◆ **WORK TASK**:
Give again, word for word, each line below starting at the one that contains "JOY3 pin SW: D5 -> D3" and ending at the one that contains "MIC pin OUT: D2 -> TX".

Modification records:
******************************

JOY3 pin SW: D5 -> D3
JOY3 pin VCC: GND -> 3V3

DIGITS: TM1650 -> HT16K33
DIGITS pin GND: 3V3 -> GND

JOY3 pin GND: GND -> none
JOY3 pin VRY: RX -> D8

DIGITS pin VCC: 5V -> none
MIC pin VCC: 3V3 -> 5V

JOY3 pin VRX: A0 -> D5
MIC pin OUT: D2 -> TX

******************************

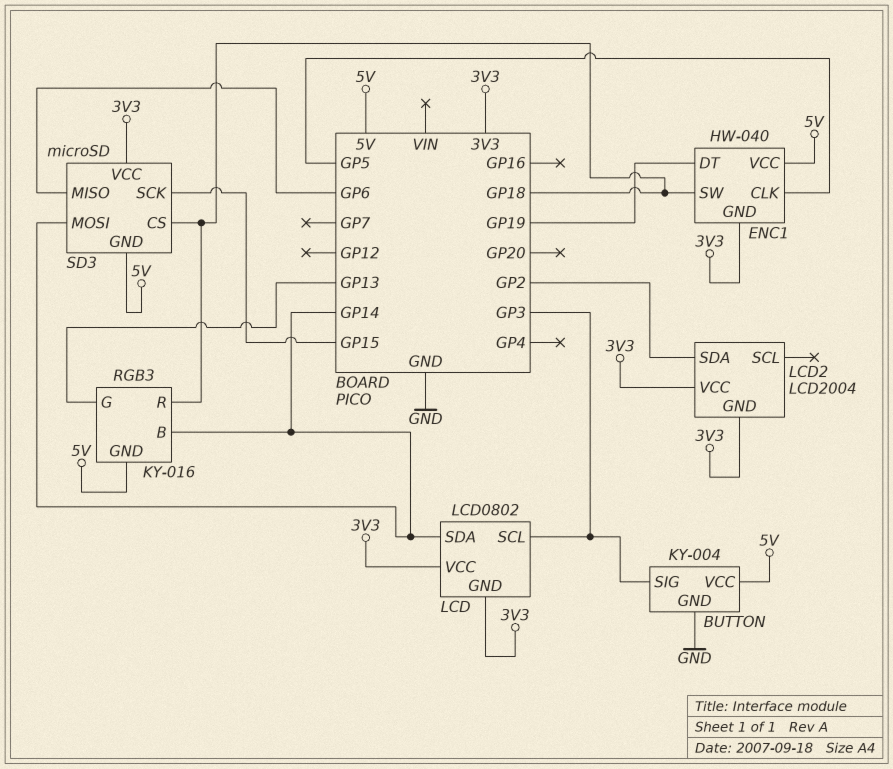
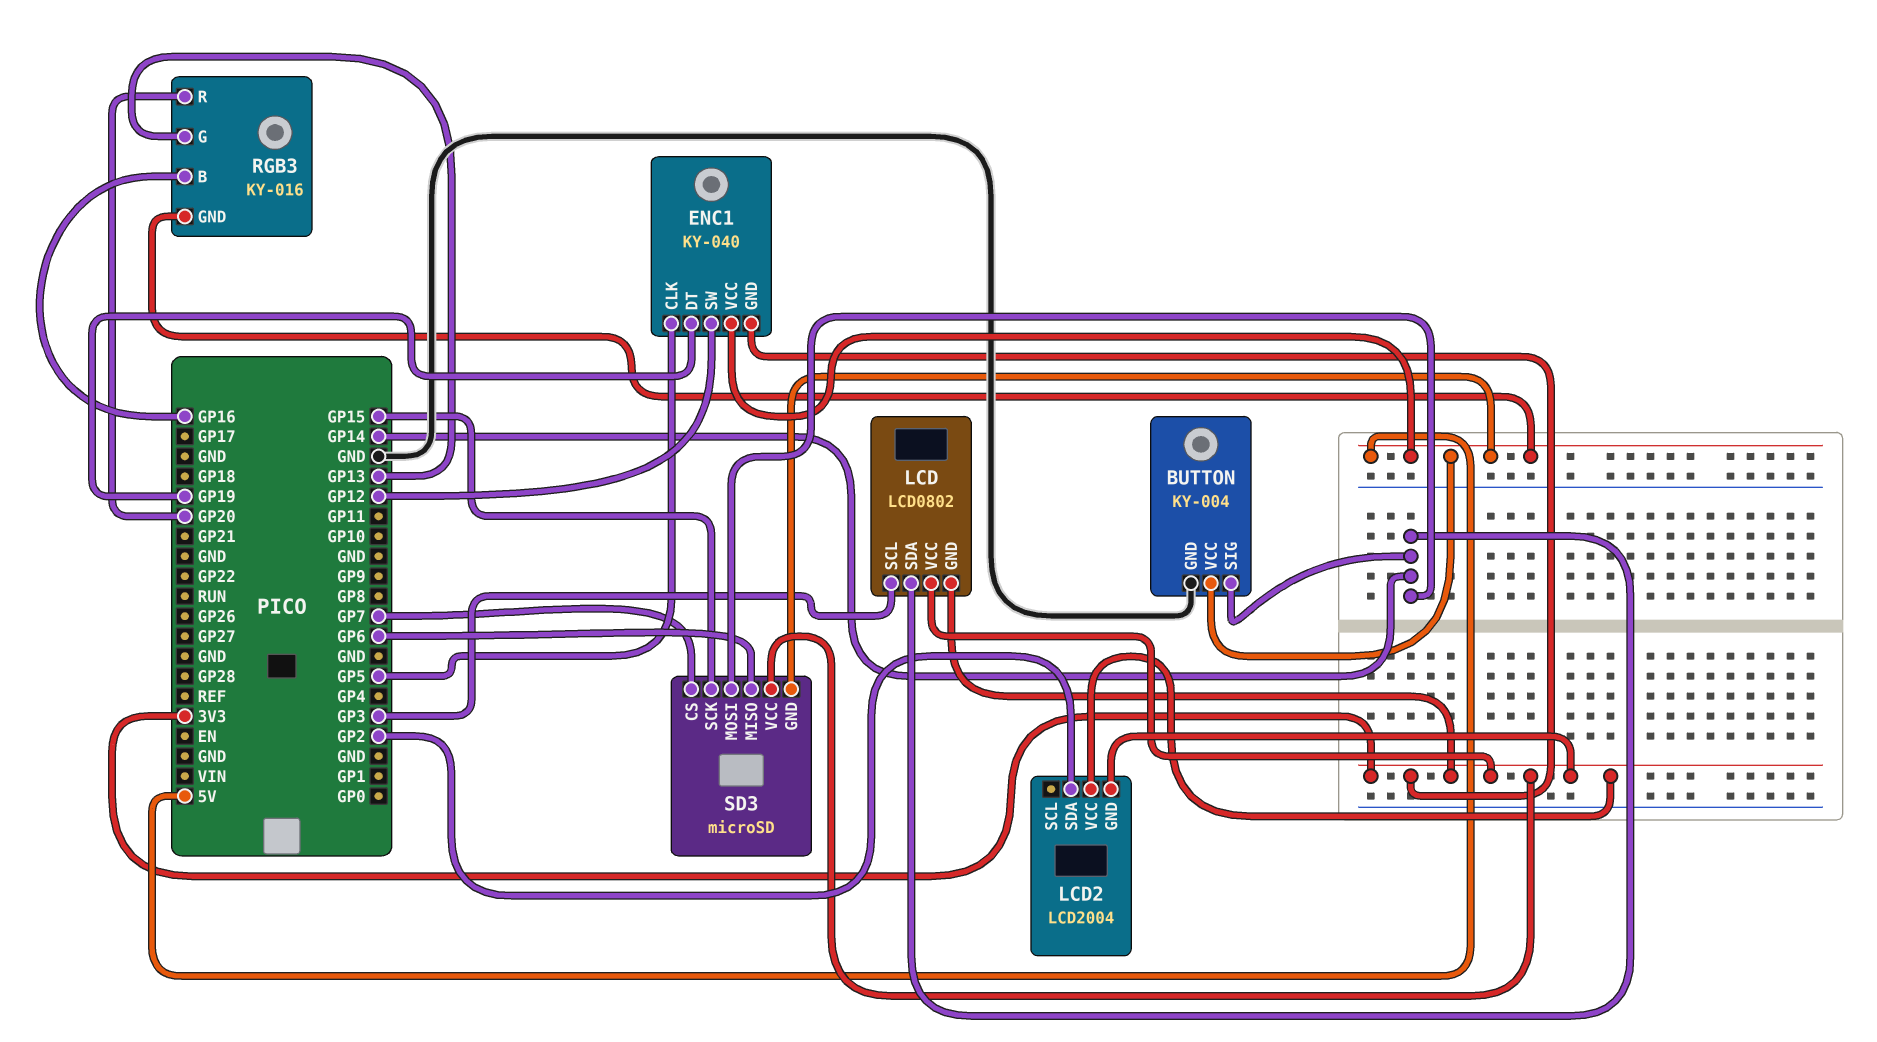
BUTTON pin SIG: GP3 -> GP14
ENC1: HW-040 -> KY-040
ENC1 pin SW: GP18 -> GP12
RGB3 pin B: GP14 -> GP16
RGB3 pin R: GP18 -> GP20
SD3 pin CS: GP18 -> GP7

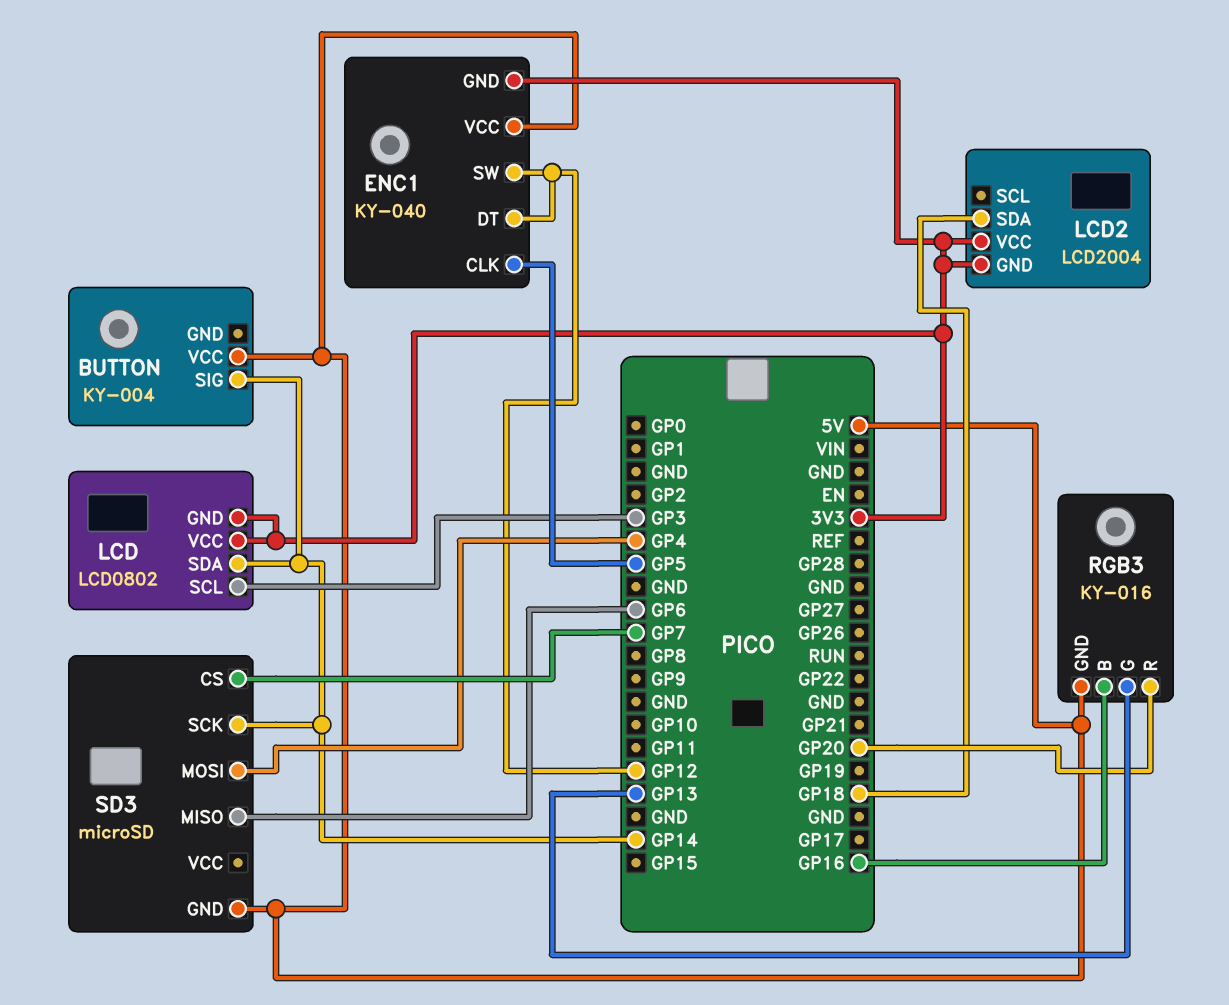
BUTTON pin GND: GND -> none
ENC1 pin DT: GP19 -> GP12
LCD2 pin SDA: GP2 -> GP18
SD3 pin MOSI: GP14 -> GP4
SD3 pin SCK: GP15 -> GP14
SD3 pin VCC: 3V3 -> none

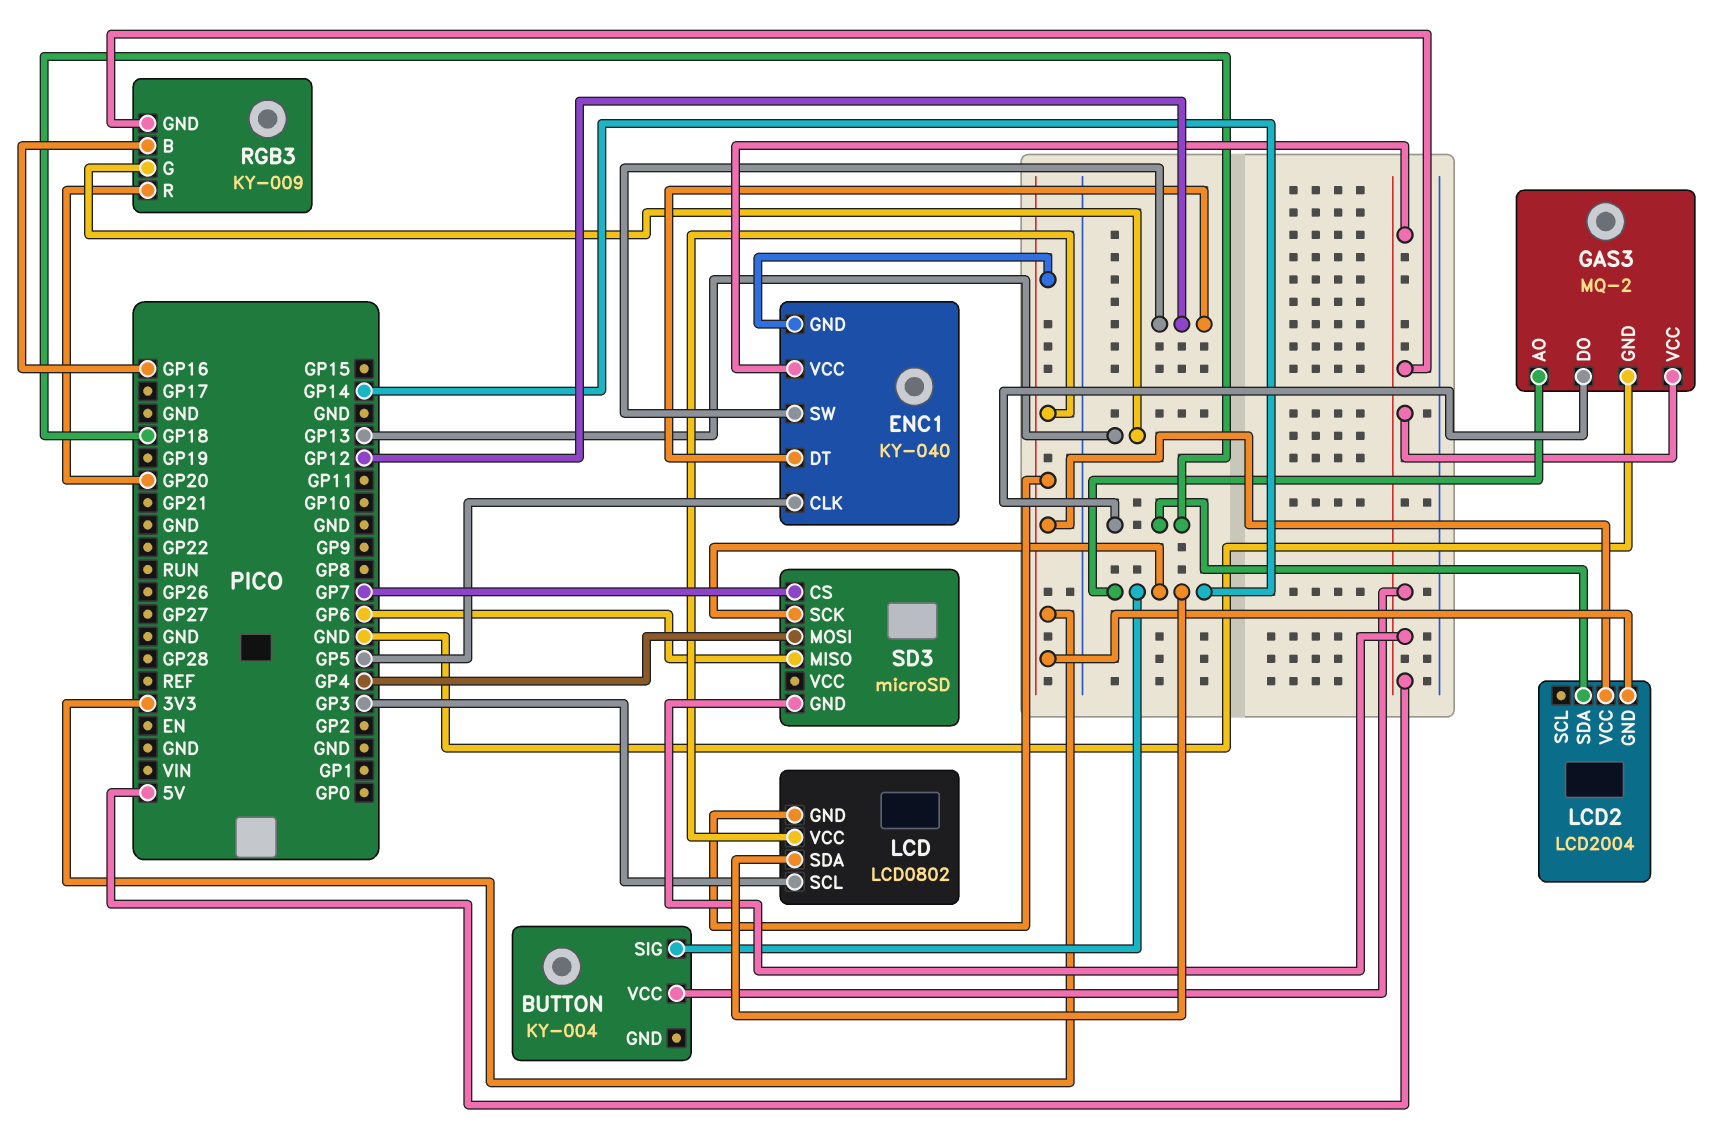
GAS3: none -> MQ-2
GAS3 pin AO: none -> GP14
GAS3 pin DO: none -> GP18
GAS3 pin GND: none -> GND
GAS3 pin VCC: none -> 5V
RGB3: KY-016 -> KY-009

******************************

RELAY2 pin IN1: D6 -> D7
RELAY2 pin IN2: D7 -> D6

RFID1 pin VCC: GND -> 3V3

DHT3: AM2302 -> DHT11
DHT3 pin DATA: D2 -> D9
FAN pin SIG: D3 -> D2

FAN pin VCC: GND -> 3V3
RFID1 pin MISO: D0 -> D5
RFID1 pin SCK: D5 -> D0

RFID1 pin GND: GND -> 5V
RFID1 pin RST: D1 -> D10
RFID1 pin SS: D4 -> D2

******************************

◆ **REPLY TO THE EXERCISE**:
JOY3 pin SW: D5 -> D3
JOY3 pin VCC: GND -> 3V3

DIGITS: TM1650 -> HT16K33
DIGITS pin GND: 3V3 -> GND

JOY3 pin GND: GND -> none
JOY3 pin VRY: RX -> D8

DIGITS pin VCC: 5V -> none
MIC pin VCC: 3V3 -> 5V

JOY3 pin VRX: A0 -> D5
MIC pin OUT: D2 -> TX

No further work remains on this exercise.